WHAT YOU HAVE TO DO
Leave the images out, and otherwise write out each entry exactly.
══════
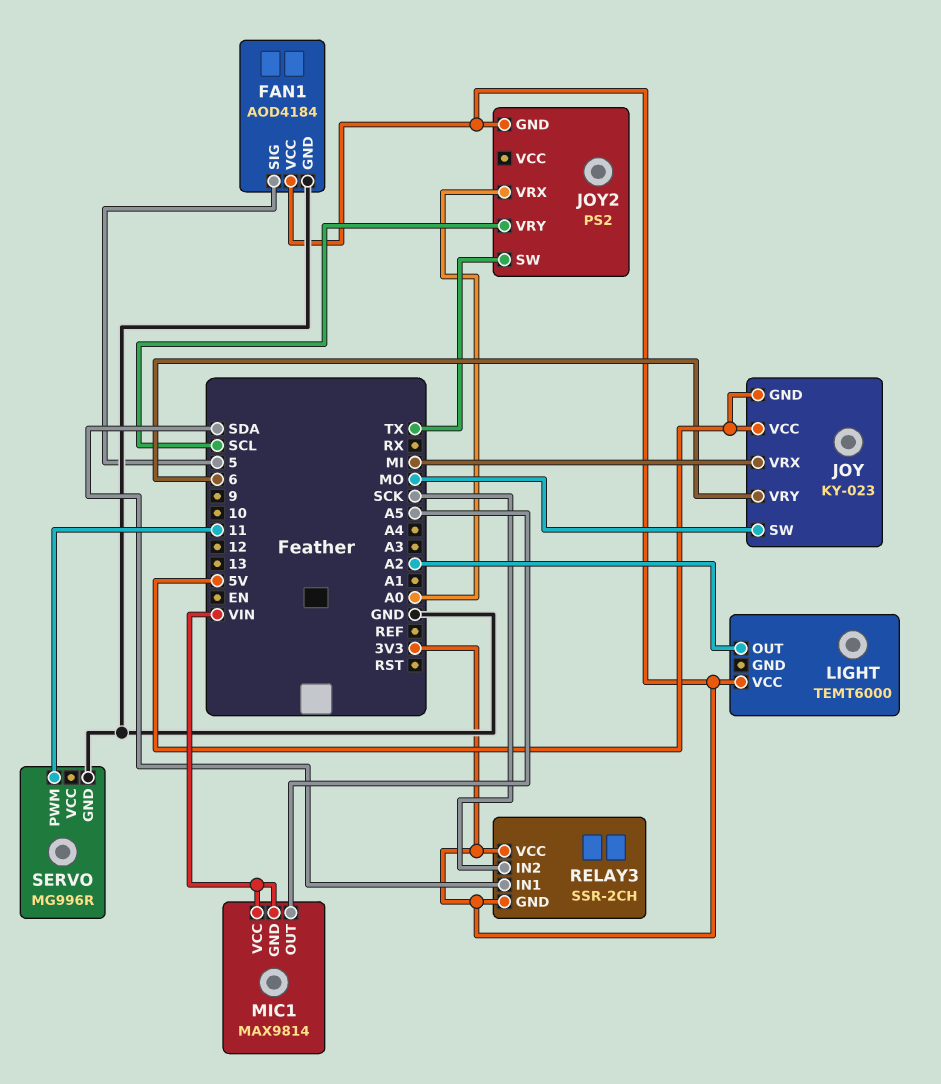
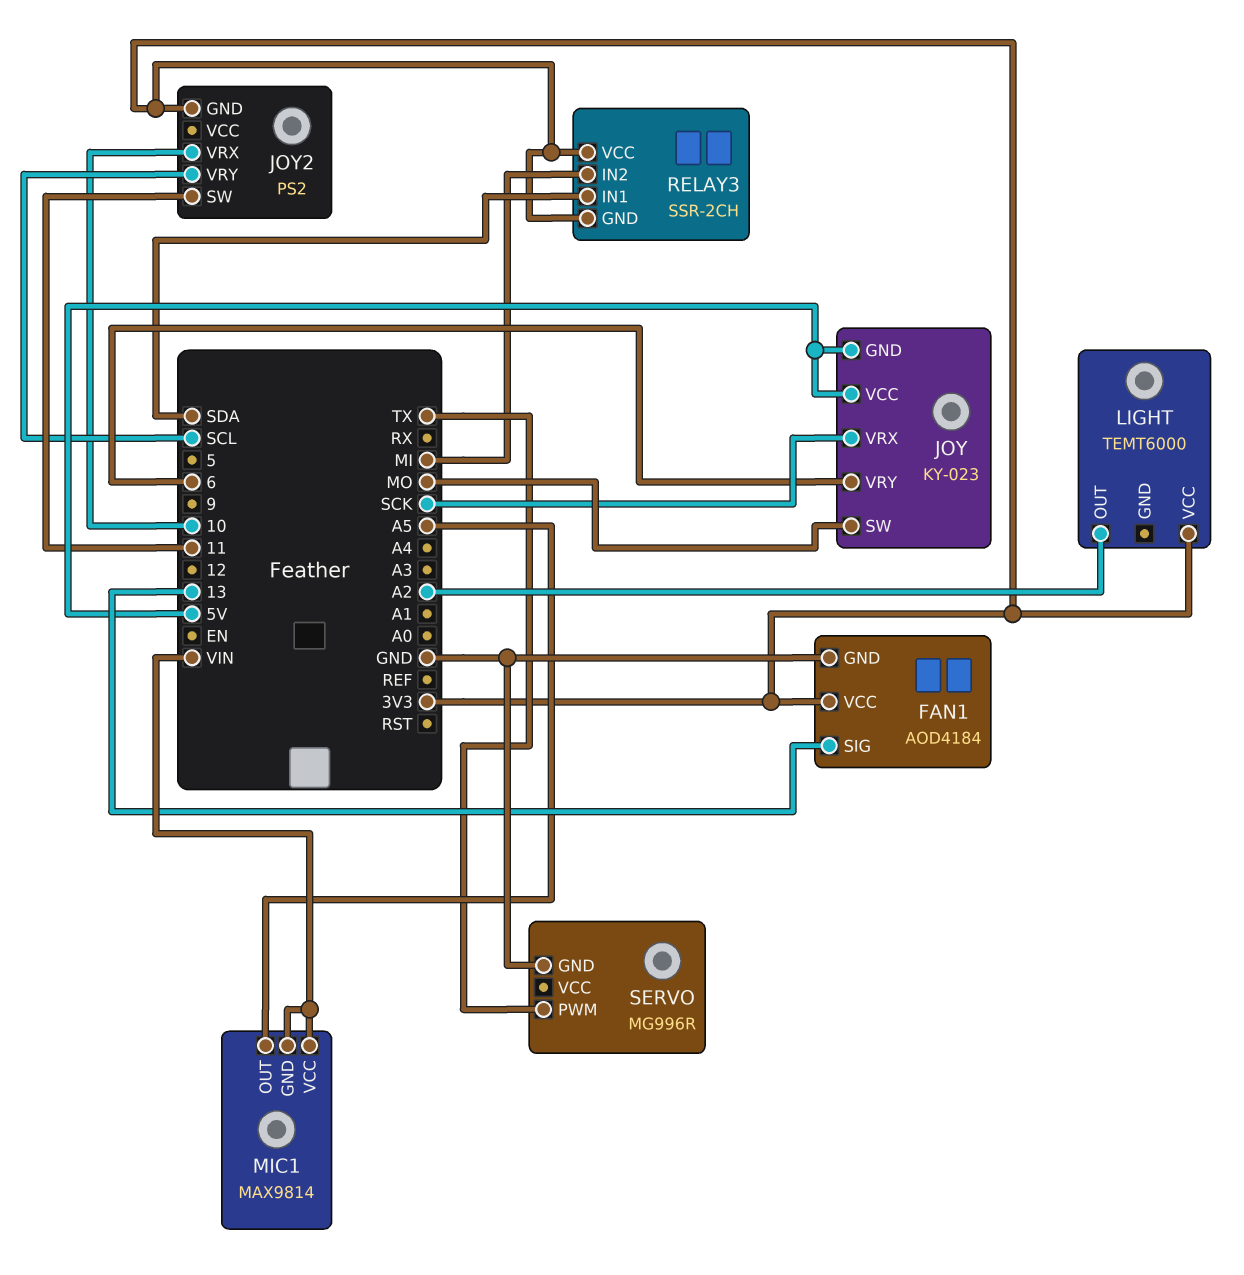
FAN1 pin SIG: 5 -> 13
JOY pin VRX: MI -> SCK
JOY2 pin SW: TX -> 11
JOY2 pin VRX: A0 -> 10
RELAY3 pin IN2: SCK -> MI
SERVO pin PWM: 11 -> TX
══════
ANSWER BOX
FAN1 pin SIG: 5 -> 13
JOY pin VRX: MI -> SCK
JOY2 pin SW: TX -> 11
JOY2 pin VRX: A0 -> 10
RELAY3 pin IN2: SCK -> MI
SERVO pin PWM: 11 -> TX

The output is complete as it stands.